● TASK TO CARRY OUT: Output every entry exactly as written, skipping any pictures.
═════ DATA SUPPLIED
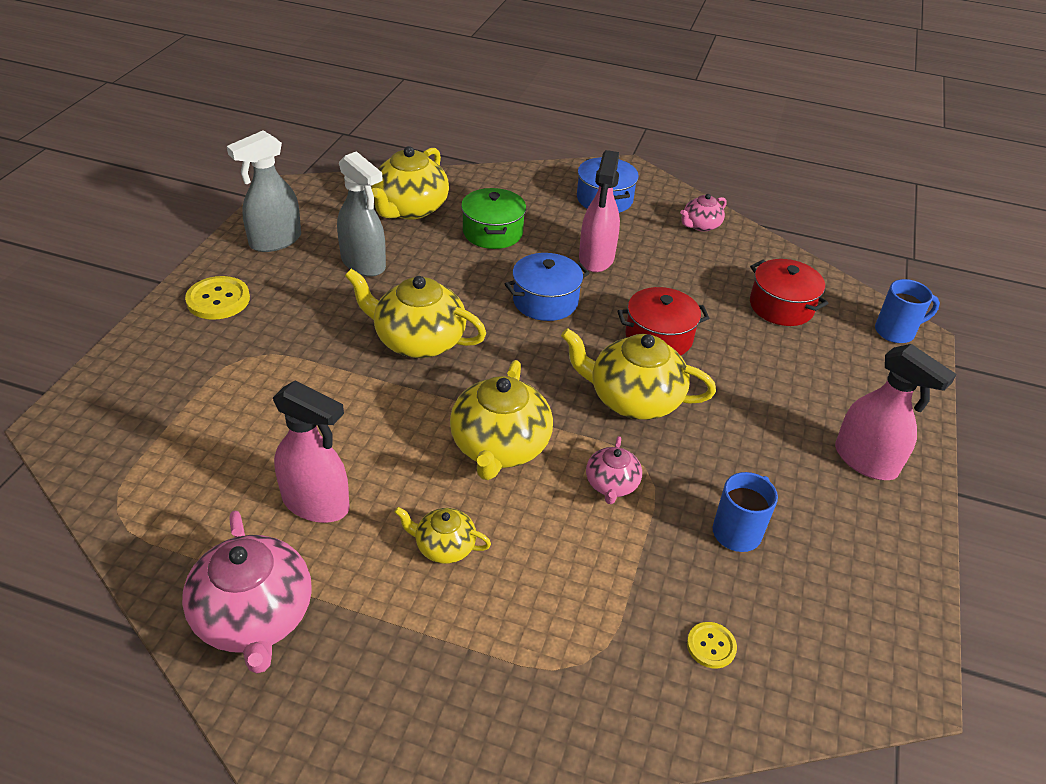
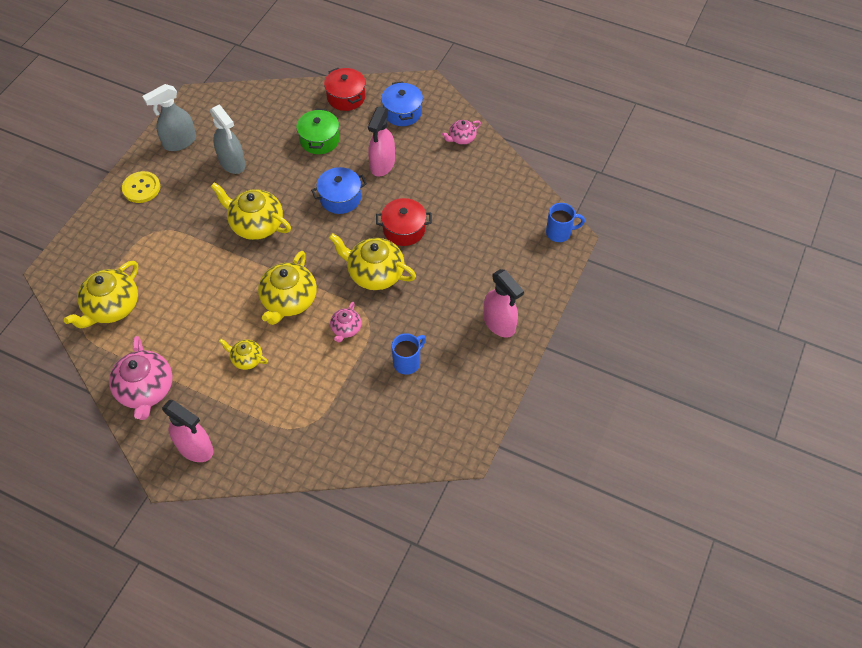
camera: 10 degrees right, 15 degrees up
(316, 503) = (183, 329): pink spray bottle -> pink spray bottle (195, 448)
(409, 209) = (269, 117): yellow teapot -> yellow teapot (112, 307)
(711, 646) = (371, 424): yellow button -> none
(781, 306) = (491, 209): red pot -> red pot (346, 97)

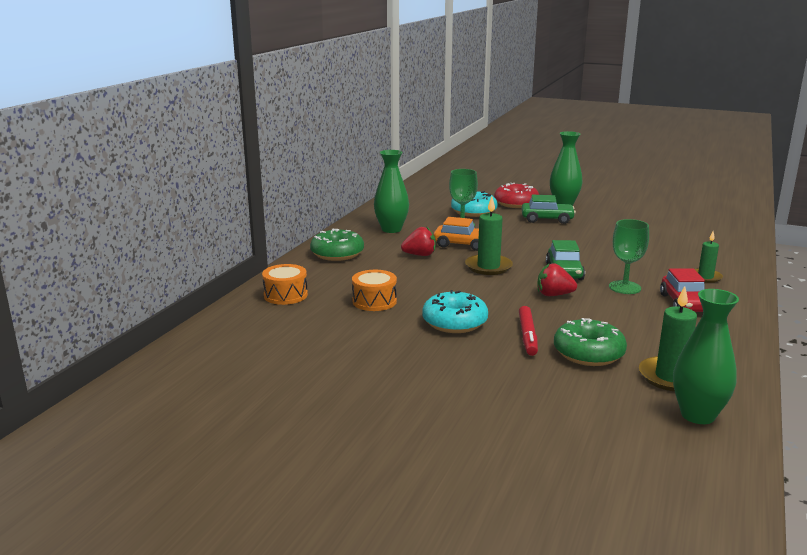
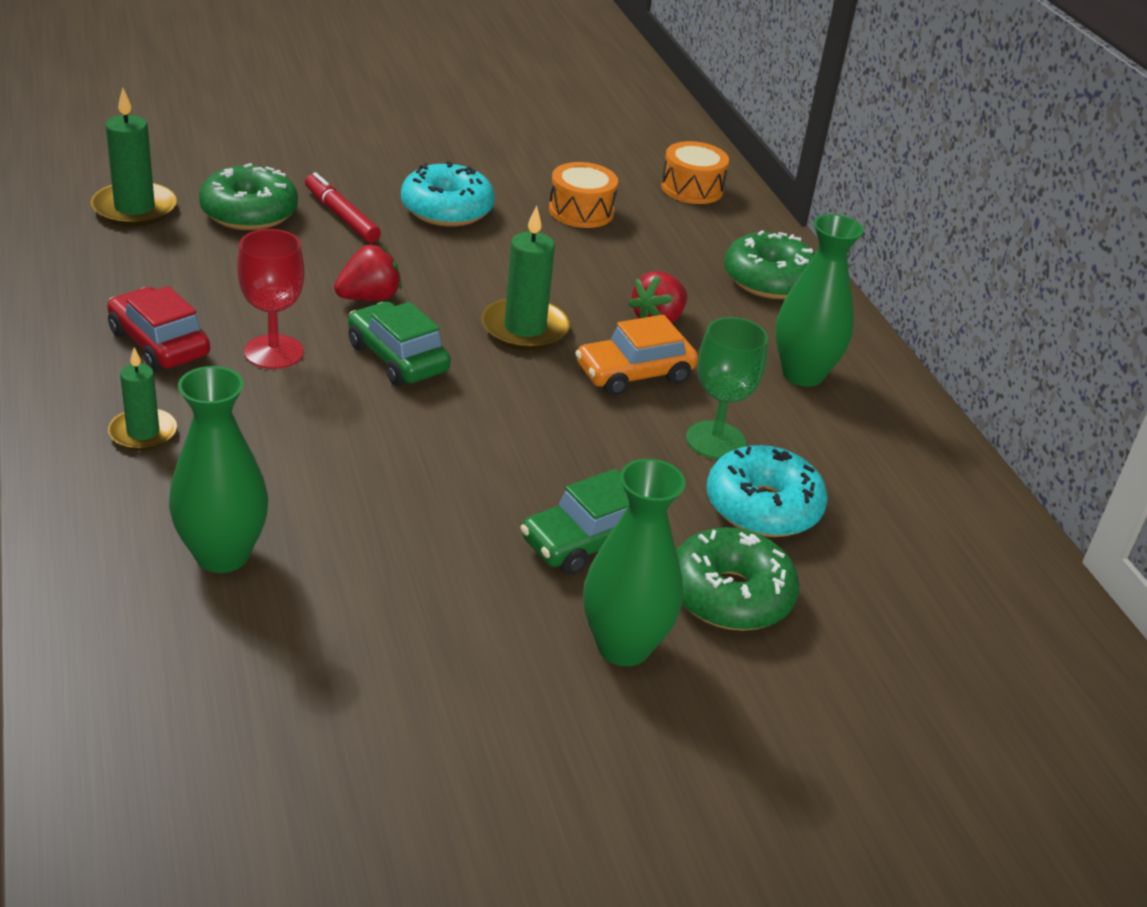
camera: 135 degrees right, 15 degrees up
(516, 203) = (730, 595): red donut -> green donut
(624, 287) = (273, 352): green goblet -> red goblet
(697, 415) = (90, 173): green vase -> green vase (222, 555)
══════════
● WRITTEN RESPONSE:
camera: 10 degrees right, 15 degrees up
(316, 503) = (183, 329): pink spray bottle -> pink spray bottle (195, 448)
(409, 209) = (269, 117): yellow teapot -> yellow teapot (112, 307)
(711, 646) = (371, 424): yellow button -> none
(781, 306) = (491, 209): red pot -> red pot (346, 97)

camera: 135 degrees right, 15 degrees up
(516, 203) = (730, 595): red donut -> green donut
(624, 287) = (273, 352): green goblet -> red goblet
(697, 415) = (90, 173): green vase -> green vase (222, 555)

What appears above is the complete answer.